Each line in the records that mentions the word "down" needs to be listed.

────

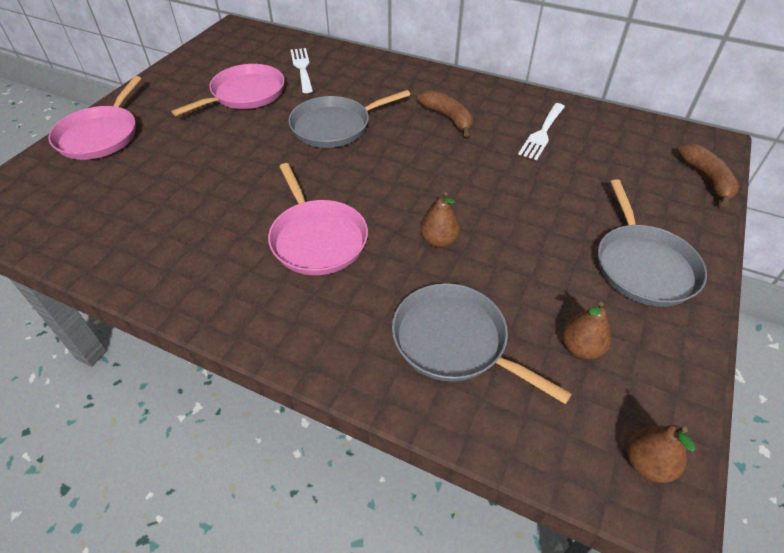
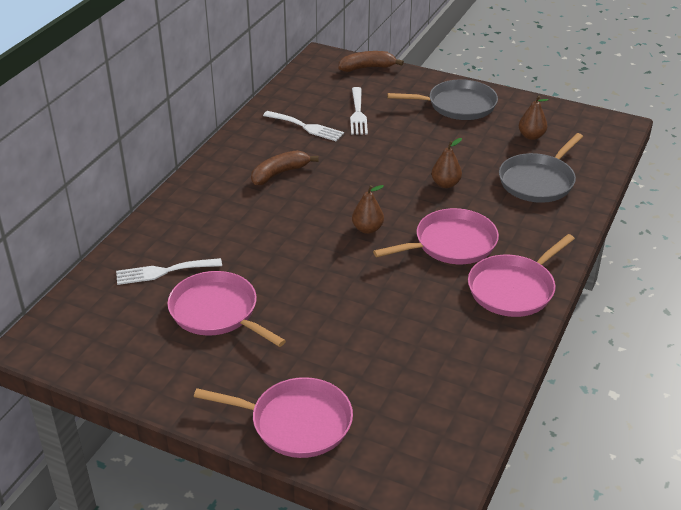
camera: 90 degrees left, 10 degrees down
(223, 288) = (514, 289): none -> pink pan
(334, 126) = (288, 241): grey pan -> none
(585, 171) = (358, 113): none -> white fork
(647, 463) = (600, 126): brown pear -> brown pear (367, 229)

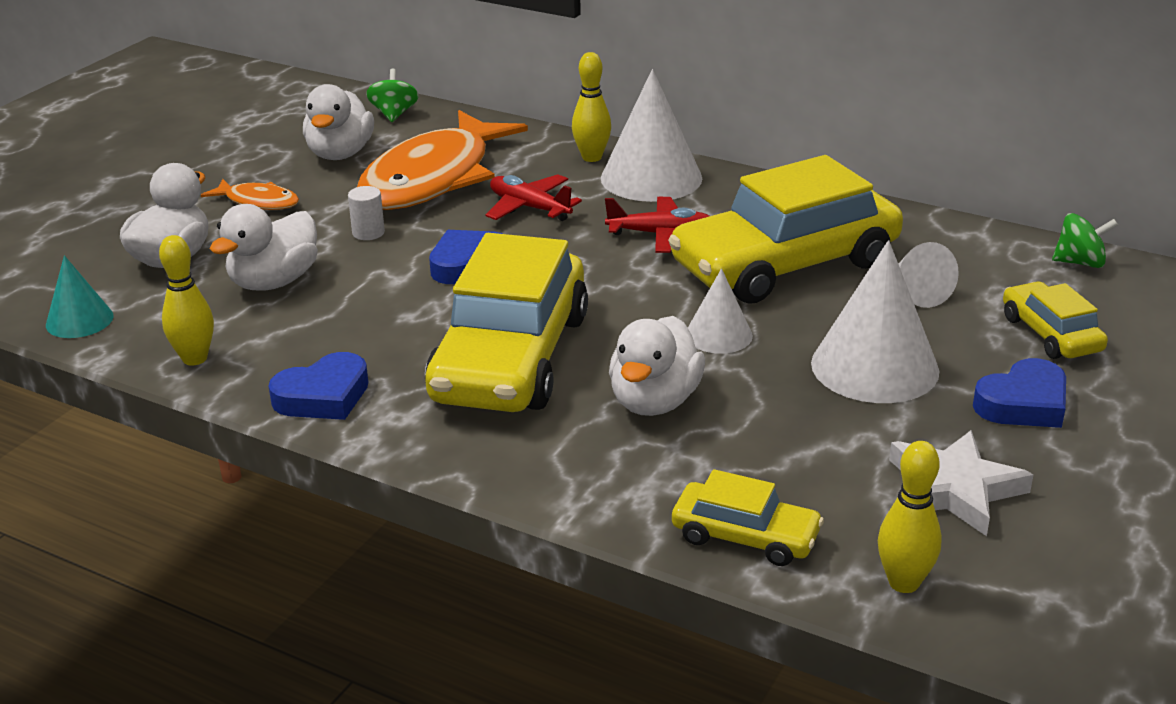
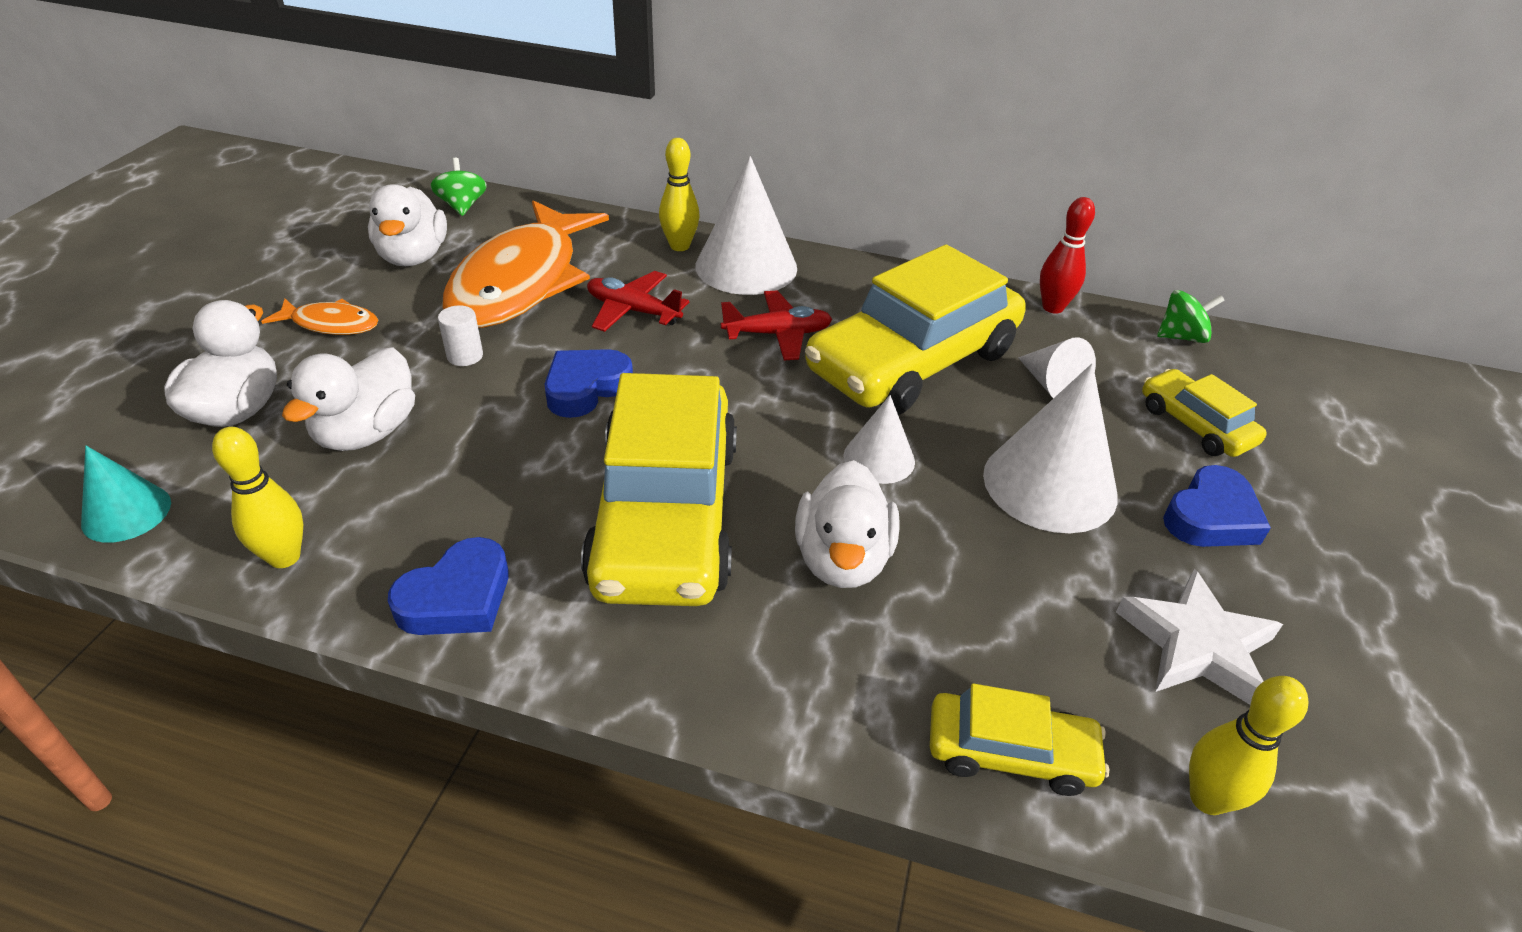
camera: 15 degrees left, 10 degrees up
(953, 229) = (1052, 307): none -> red bowling pin

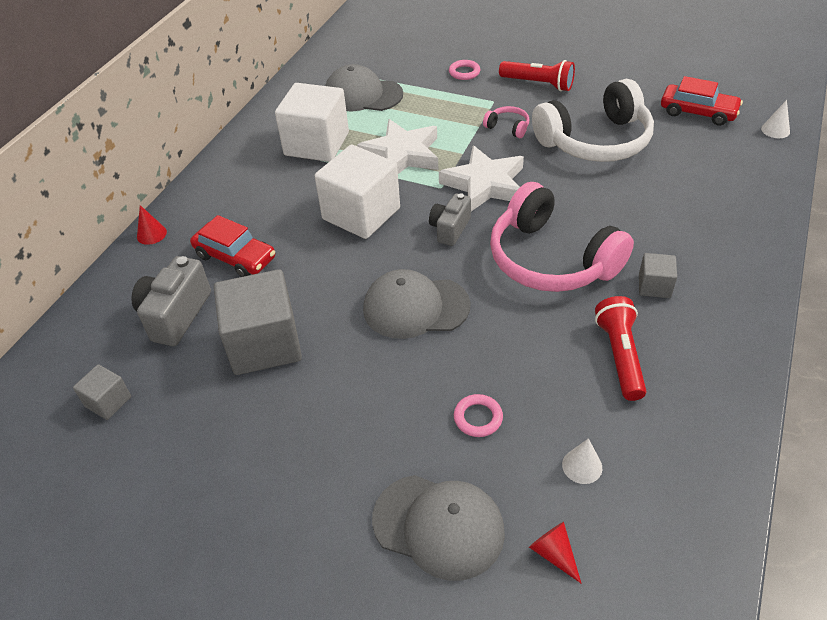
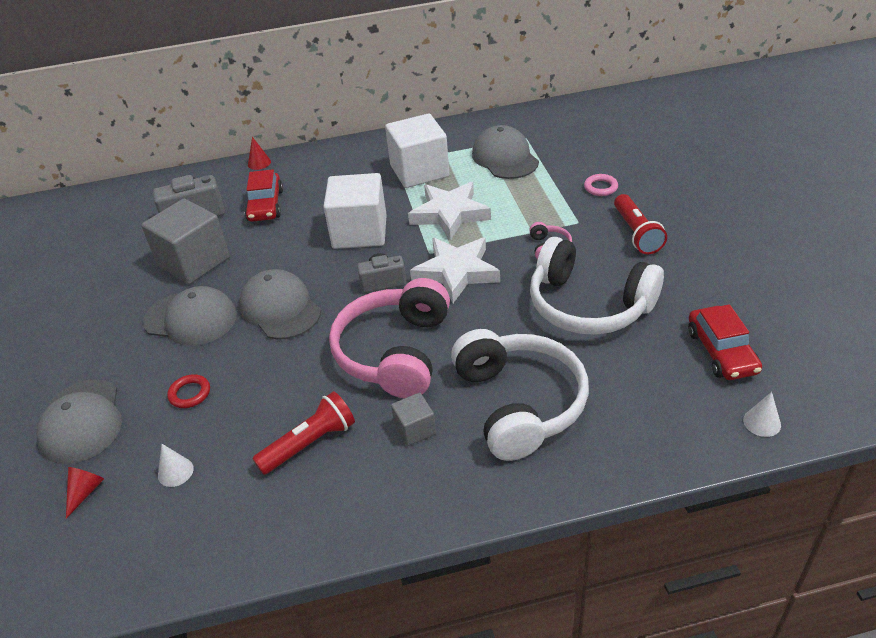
camera: 55 degrees right, 5 degrees down
(108, 402) = (106, 232): grey cube -> none
(360, 378) = (191, 319): none -> grey cap
(478, 418) = (190, 394): pink ring -> red ring
(671, 220) = (519, 404): none -> white headphones

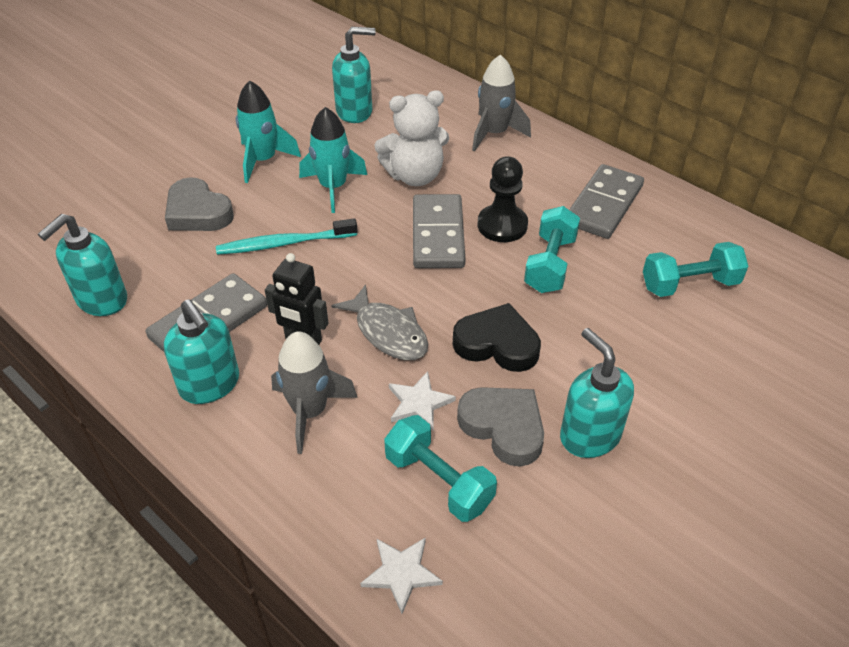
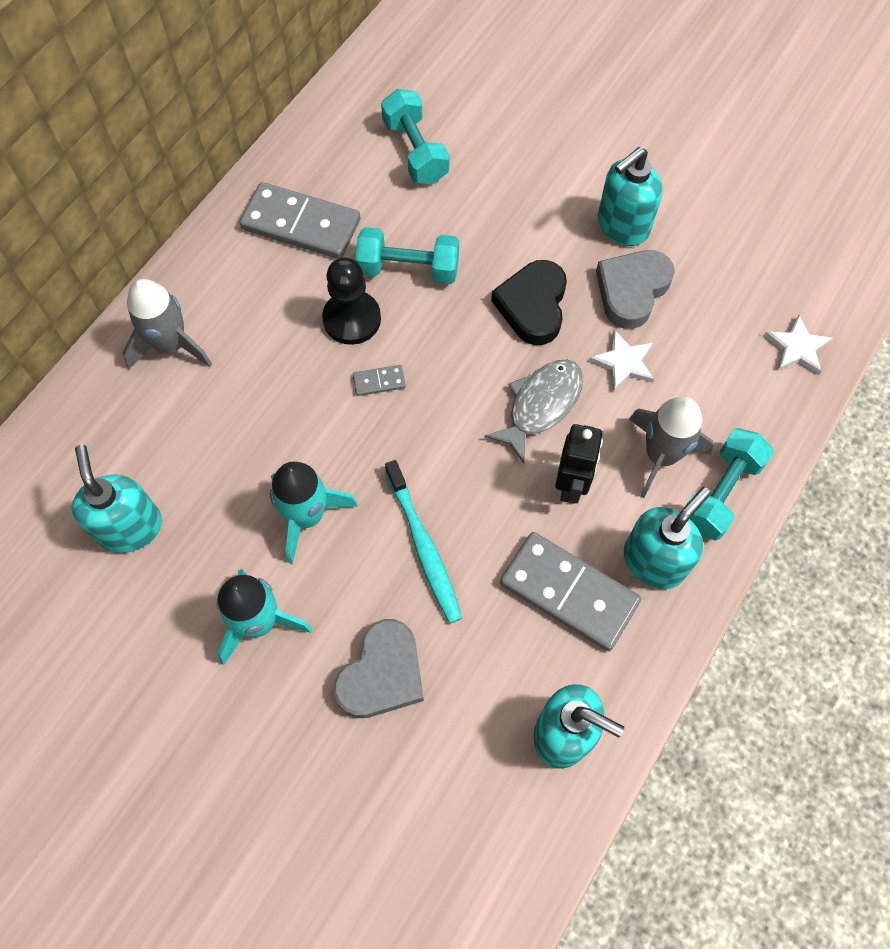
camera: 100 degrees left, 20 degrees up
(414, 176) = (271, 424): white teddy bear -> none
(438, 235) = (379, 381): grey domino -> grey domino, size x0.43
(438, 481) = (704, 333): turquoise dumbbell -> turquoise dumbbell (720, 493)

────

Exercise response:
camera: 90 degrees left, 10 degrees down
camera: 55 degrees right, 5 degrees down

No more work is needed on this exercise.